* **PROBLEM STATEMENT**
Each line of the data holding "hexagon" should be found and copied.

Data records
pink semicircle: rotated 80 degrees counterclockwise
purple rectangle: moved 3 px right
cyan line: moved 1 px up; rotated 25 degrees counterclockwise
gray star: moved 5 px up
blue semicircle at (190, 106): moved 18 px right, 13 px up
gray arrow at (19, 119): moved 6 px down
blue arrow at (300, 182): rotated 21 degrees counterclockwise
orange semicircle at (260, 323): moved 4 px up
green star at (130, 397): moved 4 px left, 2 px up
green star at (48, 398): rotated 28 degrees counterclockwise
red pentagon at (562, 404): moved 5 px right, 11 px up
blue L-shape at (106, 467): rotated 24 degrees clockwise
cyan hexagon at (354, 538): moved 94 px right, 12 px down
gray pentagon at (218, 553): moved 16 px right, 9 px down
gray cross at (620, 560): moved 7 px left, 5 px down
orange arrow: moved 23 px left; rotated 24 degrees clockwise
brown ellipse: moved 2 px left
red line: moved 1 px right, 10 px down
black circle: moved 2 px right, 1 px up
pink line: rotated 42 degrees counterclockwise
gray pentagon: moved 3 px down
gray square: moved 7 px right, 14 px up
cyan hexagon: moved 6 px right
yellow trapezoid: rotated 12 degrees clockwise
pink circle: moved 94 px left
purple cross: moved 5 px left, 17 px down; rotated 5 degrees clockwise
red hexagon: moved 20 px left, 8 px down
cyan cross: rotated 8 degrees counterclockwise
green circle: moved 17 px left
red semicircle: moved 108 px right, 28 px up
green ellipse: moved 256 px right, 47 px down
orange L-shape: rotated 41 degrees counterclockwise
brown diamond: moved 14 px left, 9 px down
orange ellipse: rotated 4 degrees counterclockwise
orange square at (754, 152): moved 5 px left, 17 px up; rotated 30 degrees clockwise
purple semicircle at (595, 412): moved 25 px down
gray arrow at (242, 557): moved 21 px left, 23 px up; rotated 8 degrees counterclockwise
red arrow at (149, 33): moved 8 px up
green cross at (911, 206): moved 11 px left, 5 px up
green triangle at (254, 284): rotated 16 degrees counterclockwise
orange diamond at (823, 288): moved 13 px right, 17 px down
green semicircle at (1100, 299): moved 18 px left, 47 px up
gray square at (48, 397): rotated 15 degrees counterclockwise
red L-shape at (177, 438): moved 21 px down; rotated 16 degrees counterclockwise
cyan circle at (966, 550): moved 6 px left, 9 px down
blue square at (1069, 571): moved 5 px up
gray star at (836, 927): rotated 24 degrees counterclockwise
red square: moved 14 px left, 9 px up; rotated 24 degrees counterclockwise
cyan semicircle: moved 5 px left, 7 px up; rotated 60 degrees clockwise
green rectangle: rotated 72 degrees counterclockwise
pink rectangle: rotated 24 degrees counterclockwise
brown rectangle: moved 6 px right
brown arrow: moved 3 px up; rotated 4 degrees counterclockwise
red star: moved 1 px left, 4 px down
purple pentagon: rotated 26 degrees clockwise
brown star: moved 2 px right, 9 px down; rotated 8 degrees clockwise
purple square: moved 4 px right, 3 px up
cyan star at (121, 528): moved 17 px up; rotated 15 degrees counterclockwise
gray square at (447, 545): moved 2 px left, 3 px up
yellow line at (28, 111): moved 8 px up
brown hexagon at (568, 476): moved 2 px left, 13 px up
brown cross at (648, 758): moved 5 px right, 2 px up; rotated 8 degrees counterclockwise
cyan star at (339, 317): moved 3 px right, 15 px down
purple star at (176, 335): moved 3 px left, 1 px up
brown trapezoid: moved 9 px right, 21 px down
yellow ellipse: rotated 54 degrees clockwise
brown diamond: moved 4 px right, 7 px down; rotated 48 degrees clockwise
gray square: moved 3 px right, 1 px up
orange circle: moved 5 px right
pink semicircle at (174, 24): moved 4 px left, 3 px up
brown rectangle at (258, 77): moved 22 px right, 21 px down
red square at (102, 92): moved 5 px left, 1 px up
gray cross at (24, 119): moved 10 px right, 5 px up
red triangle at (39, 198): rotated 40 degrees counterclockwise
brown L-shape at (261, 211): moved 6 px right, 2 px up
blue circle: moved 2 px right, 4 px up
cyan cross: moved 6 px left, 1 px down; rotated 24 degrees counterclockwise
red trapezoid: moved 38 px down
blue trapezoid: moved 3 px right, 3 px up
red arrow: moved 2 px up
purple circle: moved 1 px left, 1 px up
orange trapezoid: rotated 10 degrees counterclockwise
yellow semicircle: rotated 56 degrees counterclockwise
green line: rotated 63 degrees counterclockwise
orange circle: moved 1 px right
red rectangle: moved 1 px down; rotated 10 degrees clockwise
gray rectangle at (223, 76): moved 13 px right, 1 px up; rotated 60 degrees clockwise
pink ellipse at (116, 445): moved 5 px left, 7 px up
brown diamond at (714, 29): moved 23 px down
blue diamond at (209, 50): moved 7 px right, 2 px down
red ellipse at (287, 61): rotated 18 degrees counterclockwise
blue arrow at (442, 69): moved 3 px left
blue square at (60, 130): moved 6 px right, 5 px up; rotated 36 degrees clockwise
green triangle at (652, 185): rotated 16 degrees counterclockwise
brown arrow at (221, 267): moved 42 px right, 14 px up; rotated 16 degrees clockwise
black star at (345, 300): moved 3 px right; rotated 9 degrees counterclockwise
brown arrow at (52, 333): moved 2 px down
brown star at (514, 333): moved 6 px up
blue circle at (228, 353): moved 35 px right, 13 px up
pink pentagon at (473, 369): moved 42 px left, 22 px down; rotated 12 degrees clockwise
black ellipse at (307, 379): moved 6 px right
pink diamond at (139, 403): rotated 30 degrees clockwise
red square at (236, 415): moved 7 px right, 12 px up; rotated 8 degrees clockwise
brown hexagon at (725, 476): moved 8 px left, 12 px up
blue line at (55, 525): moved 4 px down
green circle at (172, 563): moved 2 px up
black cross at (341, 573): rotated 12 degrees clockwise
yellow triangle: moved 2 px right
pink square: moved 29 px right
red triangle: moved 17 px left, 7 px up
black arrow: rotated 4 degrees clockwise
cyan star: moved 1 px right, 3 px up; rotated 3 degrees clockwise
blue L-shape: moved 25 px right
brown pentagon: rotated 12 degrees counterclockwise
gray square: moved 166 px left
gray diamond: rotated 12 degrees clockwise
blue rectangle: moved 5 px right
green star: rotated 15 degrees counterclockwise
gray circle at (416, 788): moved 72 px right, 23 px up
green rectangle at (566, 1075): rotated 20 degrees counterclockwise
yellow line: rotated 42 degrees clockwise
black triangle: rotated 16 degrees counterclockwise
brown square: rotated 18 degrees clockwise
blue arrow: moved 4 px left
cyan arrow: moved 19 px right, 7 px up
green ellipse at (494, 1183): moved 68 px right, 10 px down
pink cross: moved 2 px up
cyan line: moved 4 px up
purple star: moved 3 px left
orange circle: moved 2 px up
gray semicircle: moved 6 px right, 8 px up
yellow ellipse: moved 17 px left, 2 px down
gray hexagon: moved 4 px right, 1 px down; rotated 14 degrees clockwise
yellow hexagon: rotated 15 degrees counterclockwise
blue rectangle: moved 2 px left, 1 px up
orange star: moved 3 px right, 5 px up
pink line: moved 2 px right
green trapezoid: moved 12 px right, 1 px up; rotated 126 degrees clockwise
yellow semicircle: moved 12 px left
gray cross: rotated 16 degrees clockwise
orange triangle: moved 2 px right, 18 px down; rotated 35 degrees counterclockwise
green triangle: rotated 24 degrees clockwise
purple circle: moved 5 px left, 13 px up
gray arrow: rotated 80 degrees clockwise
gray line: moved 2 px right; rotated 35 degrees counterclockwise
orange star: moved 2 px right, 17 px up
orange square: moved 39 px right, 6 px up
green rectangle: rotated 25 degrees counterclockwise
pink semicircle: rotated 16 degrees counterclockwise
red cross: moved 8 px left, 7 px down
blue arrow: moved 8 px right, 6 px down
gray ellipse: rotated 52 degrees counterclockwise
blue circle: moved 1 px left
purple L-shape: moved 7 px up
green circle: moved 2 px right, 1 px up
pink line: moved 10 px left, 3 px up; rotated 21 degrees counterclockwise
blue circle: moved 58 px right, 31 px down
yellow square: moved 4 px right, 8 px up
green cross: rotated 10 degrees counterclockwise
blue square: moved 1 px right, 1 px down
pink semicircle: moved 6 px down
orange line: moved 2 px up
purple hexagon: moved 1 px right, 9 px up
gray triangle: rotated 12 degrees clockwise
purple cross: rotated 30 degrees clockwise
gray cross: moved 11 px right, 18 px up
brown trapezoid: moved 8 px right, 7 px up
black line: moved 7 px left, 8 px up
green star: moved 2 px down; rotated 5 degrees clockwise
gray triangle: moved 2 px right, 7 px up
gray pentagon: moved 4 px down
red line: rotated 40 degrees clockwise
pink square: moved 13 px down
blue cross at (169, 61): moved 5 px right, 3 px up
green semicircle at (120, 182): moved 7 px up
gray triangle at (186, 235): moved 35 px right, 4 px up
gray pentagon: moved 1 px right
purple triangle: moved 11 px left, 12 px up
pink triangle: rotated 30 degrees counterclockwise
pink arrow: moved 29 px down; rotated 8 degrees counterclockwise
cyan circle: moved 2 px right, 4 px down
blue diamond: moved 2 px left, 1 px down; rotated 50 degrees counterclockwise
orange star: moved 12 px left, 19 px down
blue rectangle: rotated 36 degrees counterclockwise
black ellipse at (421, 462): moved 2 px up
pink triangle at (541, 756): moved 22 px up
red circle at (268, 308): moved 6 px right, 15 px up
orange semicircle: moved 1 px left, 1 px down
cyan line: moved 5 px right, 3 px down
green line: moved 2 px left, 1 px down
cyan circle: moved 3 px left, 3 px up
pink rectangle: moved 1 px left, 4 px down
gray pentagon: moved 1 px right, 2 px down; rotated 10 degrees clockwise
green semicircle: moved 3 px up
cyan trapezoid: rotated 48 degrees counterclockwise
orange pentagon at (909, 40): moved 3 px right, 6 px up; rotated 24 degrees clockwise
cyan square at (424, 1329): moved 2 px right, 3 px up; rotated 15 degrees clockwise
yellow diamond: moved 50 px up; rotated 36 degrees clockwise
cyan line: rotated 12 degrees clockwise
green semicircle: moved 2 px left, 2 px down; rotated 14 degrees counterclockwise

* **WRITTEN REPLY**
cyan hexagon at (354, 538): moved 94 px right, 12 px down
cyan hexagon: moved 6 px right
red hexagon: moved 20 px left, 8 px down
brown hexagon at (568, 476): moved 2 px left, 13 px up
brown hexagon at (725, 476): moved 8 px left, 12 px up
gray hexagon: moved 4 px right, 1 px down; rotated 14 degrees clockwise
yellow hexagon: rotated 15 degrees counterclockwise
purple hexagon: moved 1 px right, 9 px up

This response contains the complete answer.